* **WHAT YOU NEED TO DO**: This exercise calls for an exact copy of the listing, with no pictures kept.

(AVAILABLE DATA Opens)

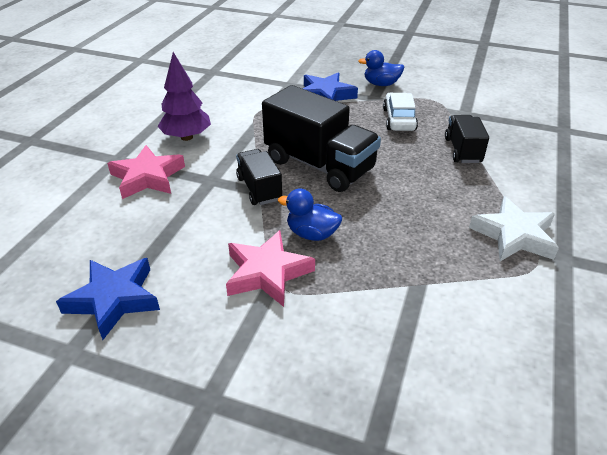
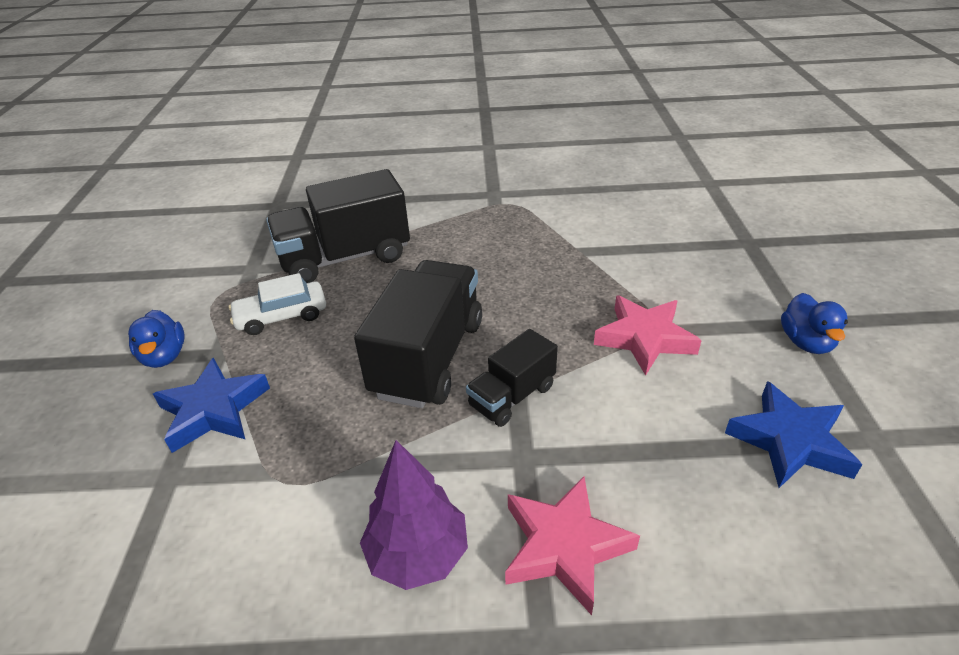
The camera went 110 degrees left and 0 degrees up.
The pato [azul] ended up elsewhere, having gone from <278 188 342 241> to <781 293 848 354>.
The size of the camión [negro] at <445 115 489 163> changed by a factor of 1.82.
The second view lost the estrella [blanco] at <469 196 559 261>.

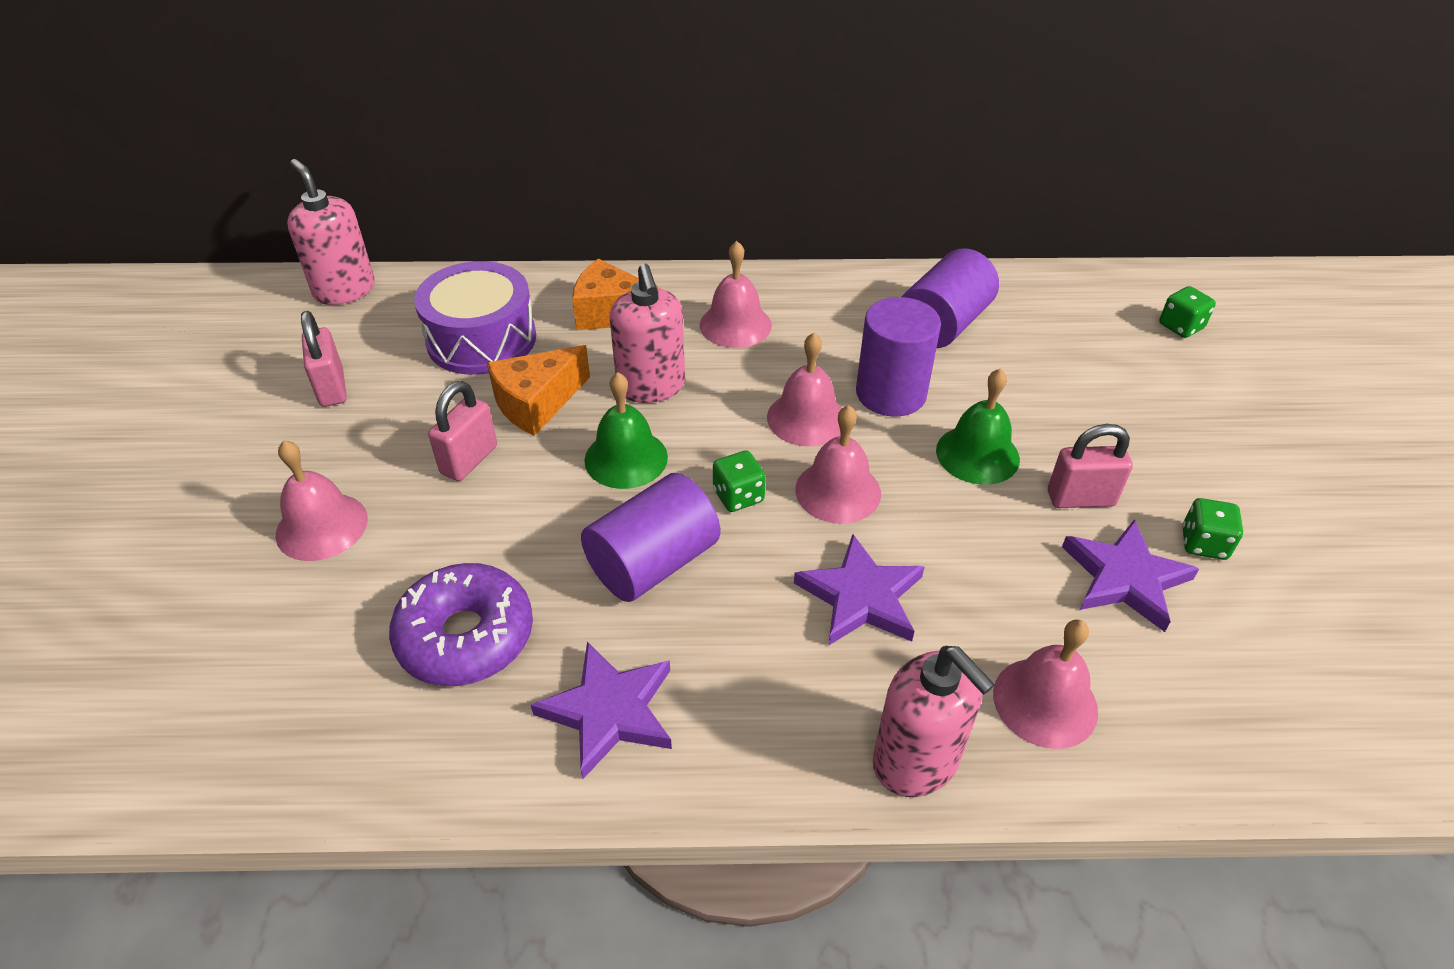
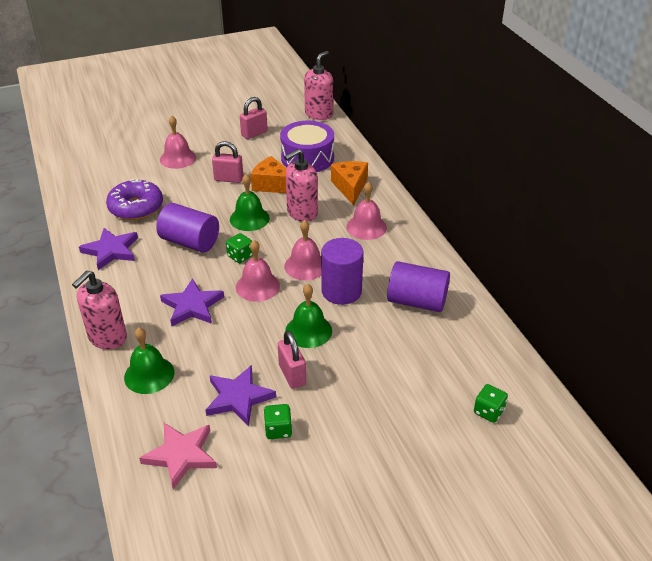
The camera went 70 degrees right and 5 degrees down.
What was the campana [rosa] at <993 620 1098 749> turned into the campana [verde] at <124 327 174 394>.
The second view gained the estrella [rosa] at <139 423 217 490>.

(AVAILABLE DATA Closes)

* **RESPONSE FOR THIS EXERCISE**:
The camera went 110 degrees left and 0 degrees up.
The pato [azul] ended up elsewhere, having gone from <278 188 342 241> to <781 293 848 354>.
The size of the camión [negro] at <445 115 489 163> changed by a factor of 1.82.
The second view lost the estrella [blanco] at <469 196 559 261>.

The camera went 70 degrees right and 5 degrees down.
What was the campana [rosa] at <993 620 1098 749> turned into the campana [verde] at <124 327 174 394>.
The second view gained the estrella [rosa] at <139 423 217 490>.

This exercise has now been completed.